Goal of the exercise:
Reproduce the entries shown below only from the line with "C8: 10uF (plus n17, minus n1) -> none" down to the line with "U2 pin in-: n20 -> none", keeping both end lines and copying each one exactly.

Input records:
- - - - - - -

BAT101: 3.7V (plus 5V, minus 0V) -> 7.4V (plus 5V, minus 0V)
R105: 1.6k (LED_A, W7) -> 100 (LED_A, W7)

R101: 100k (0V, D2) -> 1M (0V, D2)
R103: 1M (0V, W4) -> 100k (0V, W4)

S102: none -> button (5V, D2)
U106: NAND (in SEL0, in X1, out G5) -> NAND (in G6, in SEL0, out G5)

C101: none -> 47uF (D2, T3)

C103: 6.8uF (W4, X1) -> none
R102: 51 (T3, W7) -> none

- - - - - - -

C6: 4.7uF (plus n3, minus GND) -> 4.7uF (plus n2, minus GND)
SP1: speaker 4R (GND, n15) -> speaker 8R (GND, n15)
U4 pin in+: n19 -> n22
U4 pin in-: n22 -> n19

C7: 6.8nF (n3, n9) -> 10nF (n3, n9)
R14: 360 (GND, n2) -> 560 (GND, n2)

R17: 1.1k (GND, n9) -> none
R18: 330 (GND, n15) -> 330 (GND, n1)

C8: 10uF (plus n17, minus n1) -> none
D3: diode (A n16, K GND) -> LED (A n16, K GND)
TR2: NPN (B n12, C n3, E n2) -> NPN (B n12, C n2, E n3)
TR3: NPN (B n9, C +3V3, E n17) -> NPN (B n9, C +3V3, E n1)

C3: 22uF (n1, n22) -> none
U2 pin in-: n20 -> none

- - - - - - -

Result:
C8: 10uF (plus n17, minus n1) -> none
D3: diode (A n16, K GND) -> LED (A n16, K GND)
TR2: NPN (B n12, C n3, E n2) -> NPN (B n12, C n2, E n3)
TR3: NPN (B n9, C +3V3, E n17) -> NPN (B n9, C +3V3, E n1)

C3: 22uF (n1, n22) -> none
U2 pin in-: n20 -> none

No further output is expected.